Action item
Report every line of the listing below in which the string "right" occurs.

Data for the task
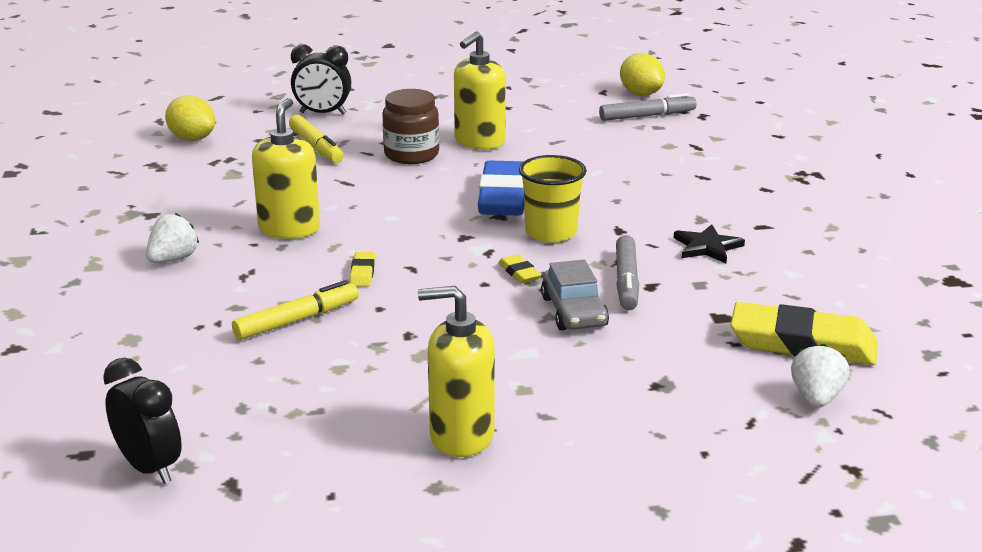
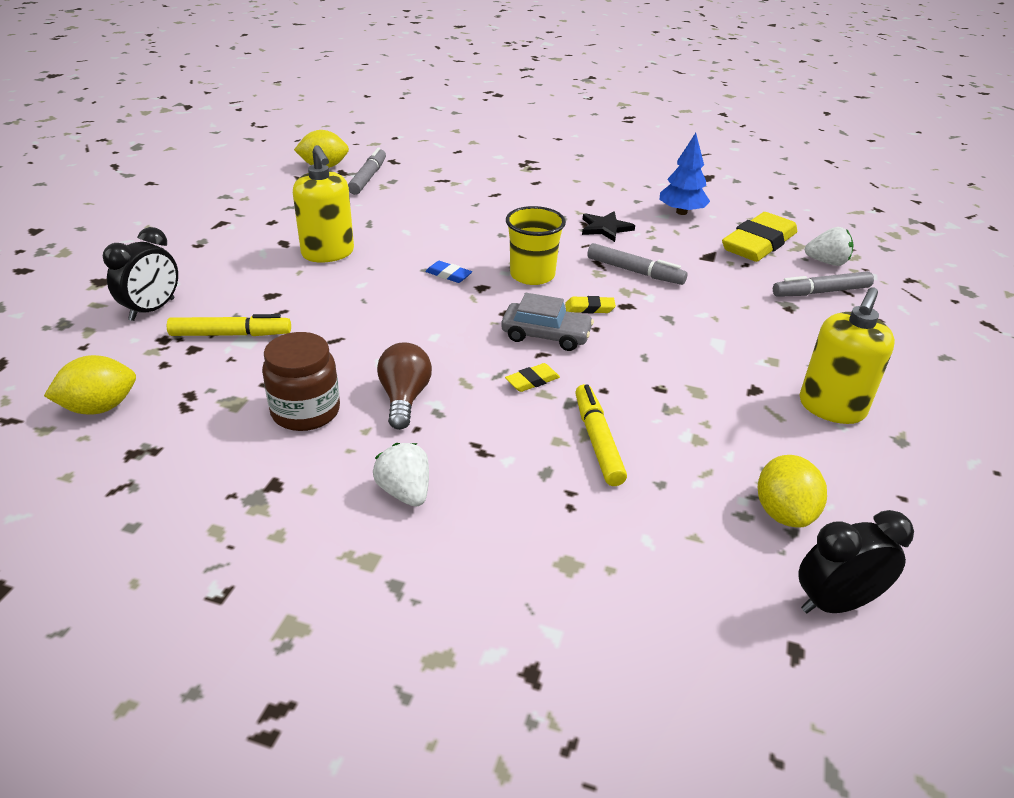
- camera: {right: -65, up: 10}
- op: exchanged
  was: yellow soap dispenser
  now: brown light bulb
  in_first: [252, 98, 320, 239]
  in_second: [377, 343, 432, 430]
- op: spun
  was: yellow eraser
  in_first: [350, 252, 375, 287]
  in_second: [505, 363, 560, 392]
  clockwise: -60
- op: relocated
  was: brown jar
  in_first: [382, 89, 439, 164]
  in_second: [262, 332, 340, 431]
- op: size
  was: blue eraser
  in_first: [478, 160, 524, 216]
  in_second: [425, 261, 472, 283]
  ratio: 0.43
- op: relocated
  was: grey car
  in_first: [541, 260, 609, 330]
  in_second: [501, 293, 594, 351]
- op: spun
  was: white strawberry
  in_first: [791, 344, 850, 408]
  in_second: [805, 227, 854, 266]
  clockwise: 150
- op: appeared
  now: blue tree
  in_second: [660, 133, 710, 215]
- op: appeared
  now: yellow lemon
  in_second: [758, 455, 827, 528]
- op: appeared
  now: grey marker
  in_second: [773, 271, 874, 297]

...

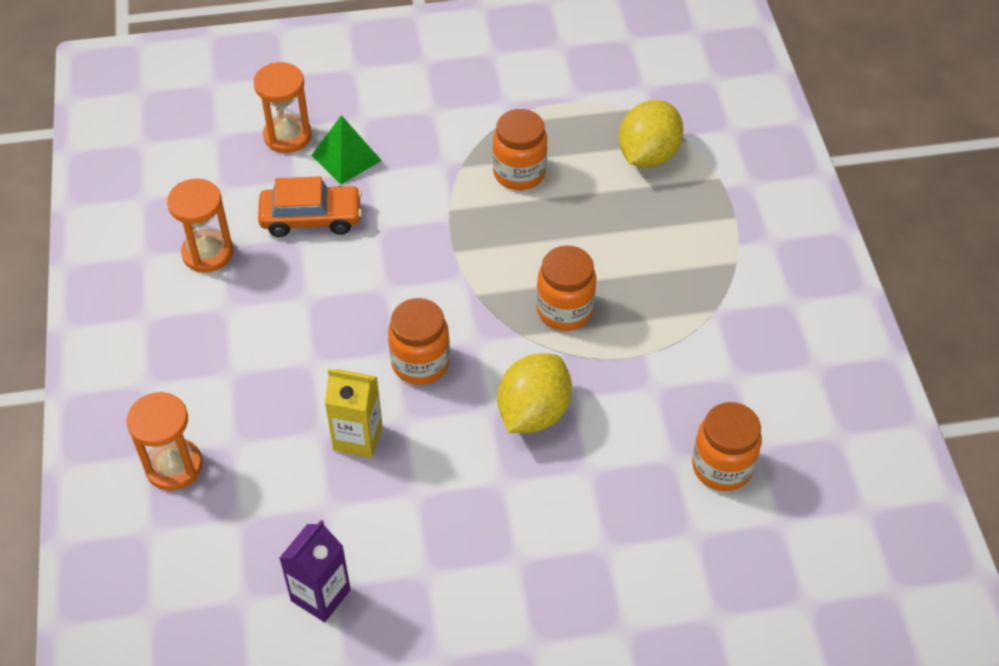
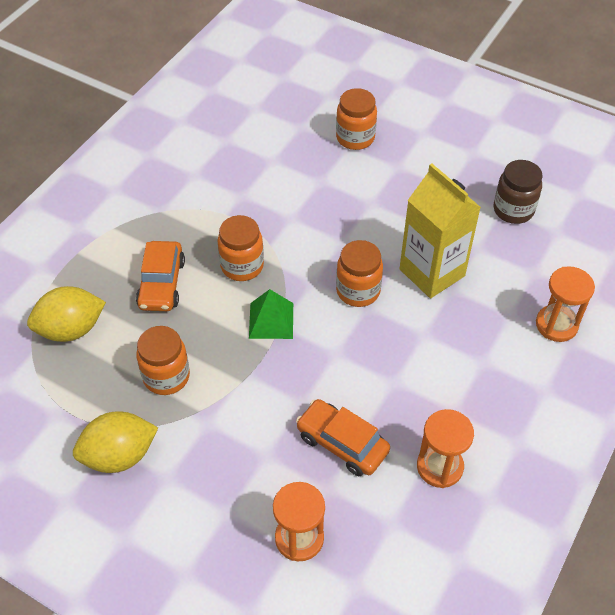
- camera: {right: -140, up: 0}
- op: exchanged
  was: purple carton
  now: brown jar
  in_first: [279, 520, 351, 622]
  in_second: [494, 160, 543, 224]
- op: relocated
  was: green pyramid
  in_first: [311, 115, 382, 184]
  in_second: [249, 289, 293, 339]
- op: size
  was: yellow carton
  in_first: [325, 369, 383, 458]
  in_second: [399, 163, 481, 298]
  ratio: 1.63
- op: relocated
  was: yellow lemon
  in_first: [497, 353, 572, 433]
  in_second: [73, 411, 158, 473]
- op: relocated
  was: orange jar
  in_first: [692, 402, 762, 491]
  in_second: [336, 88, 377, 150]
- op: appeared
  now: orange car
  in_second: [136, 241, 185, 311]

Exercise response
- camera: {right: -65, up: 10}
- camera: {right: -140, up: 0}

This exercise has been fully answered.